### [The task]
From the line with "camera: 165 degrees left, 10 degrees down" to the line with "(312, 330) = (256, 272): purple", retype each line exactly as it stands in the records below, but skip the pictures.

--- Information Enclosed Below ---

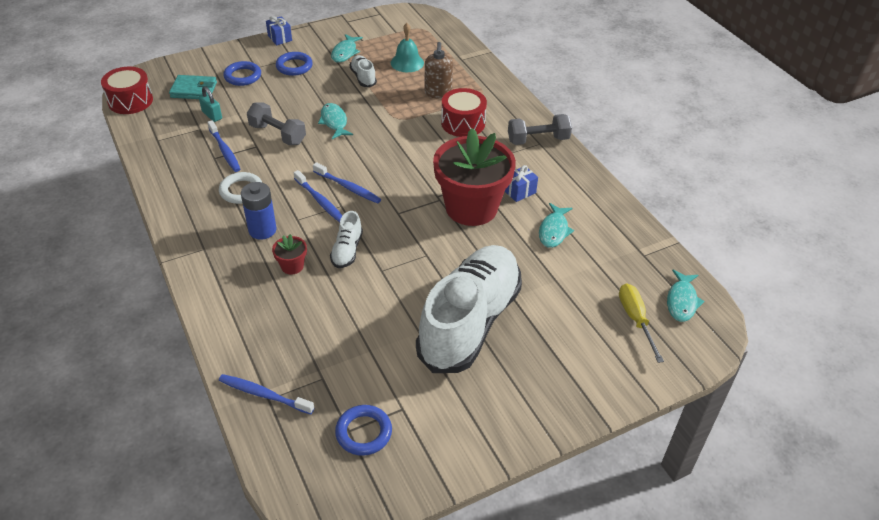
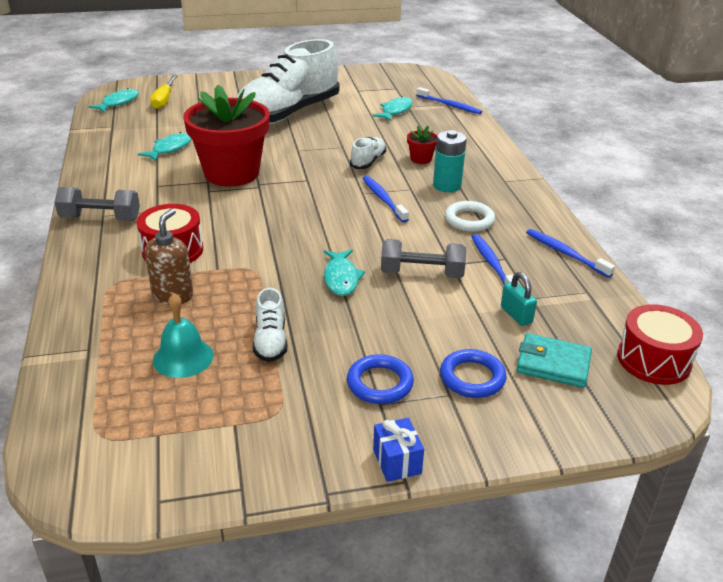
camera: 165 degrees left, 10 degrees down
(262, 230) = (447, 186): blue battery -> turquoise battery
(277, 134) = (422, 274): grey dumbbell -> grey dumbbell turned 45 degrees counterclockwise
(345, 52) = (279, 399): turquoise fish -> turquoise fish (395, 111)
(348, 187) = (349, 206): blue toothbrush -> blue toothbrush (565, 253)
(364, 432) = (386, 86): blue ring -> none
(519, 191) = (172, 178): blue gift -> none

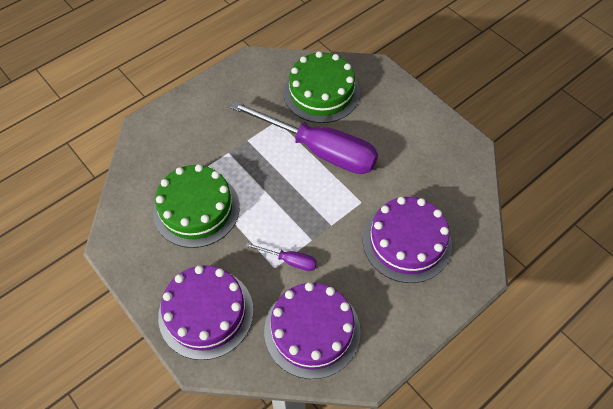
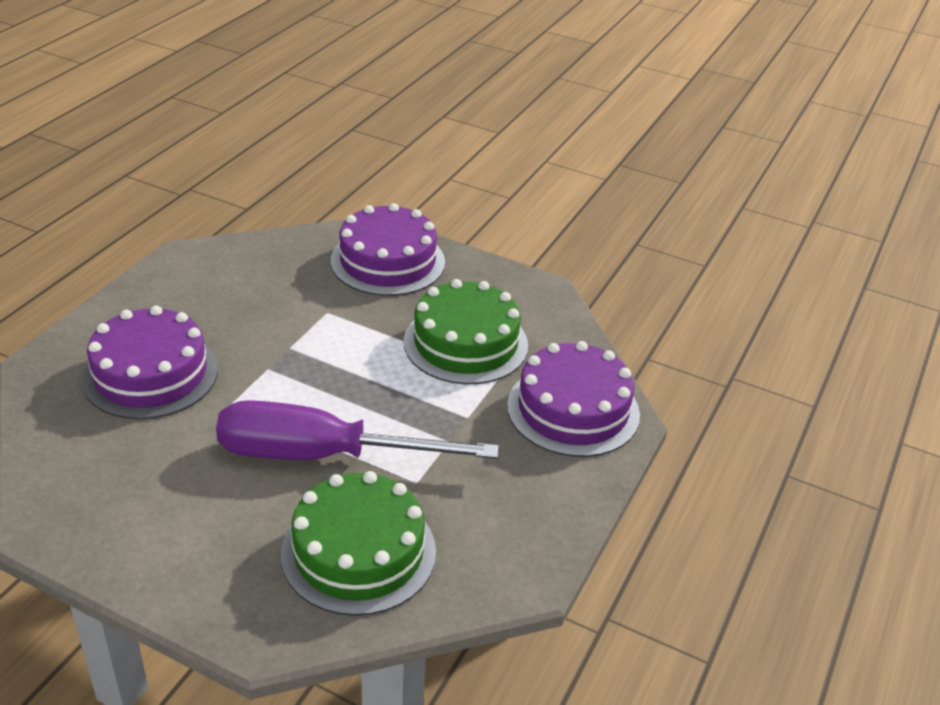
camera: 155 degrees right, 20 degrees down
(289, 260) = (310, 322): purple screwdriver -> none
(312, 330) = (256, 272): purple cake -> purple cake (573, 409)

--- End of Enclosed Information ---
--- Information Enclosed Below ---

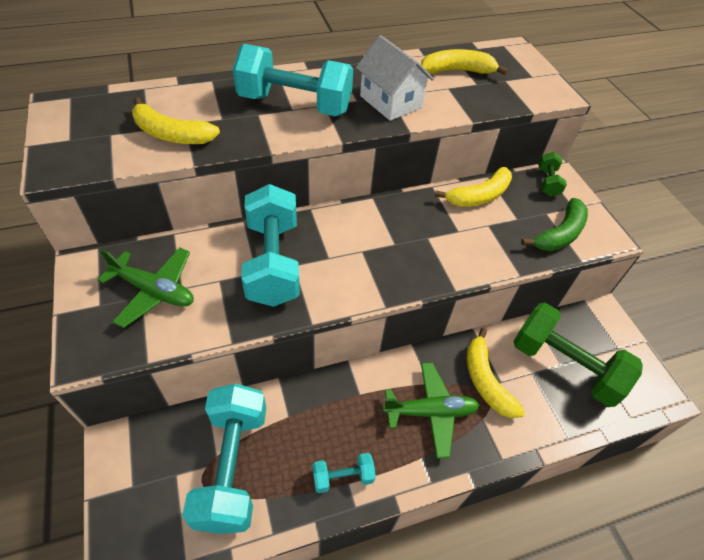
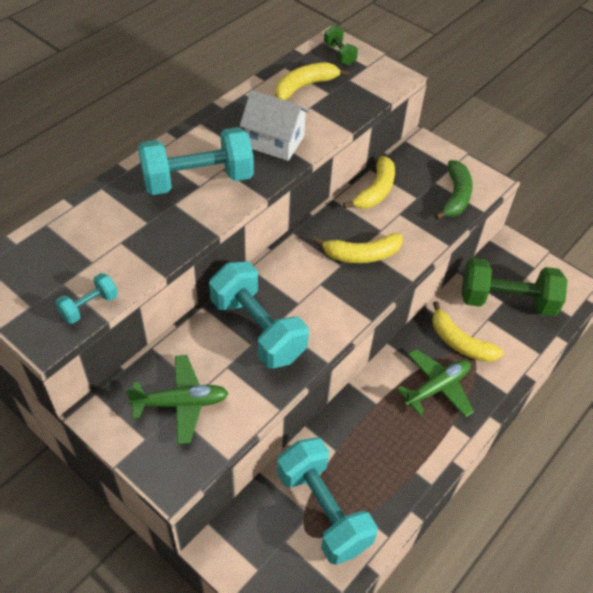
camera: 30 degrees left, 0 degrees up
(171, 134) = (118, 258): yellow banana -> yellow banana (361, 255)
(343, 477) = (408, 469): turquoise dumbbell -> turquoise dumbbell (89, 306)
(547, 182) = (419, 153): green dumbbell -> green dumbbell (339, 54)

--- End of Enclosed Information ---
--- Information Enclosed Below ---

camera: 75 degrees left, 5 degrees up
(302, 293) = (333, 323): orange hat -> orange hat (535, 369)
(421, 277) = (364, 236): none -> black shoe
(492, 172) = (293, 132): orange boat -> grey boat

--- End of Enclosed Information ---

### [Problem solution]
camera: 165 degrees left, 10 degrees down
(262, 230) = (447, 186): blue battery -> turquoise battery
(277, 134) = (422, 274): grey dumbbell -> grey dumbbell turned 45 degrees counterclockwise
(345, 52) = (279, 399): turquoise fish -> turquoise fish (395, 111)
(348, 187) = (349, 206): blue toothbrush -> blue toothbrush (565, 253)
(364, 432) = (386, 86): blue ring -> none
(519, 191) = (172, 178): blue gift -> none

camera: 155 degrees right, 20 degrees down
(289, 260) = (310, 322): purple screwdriver -> none
(312, 330) = (256, 272): purple cake -> purple cake (573, 409)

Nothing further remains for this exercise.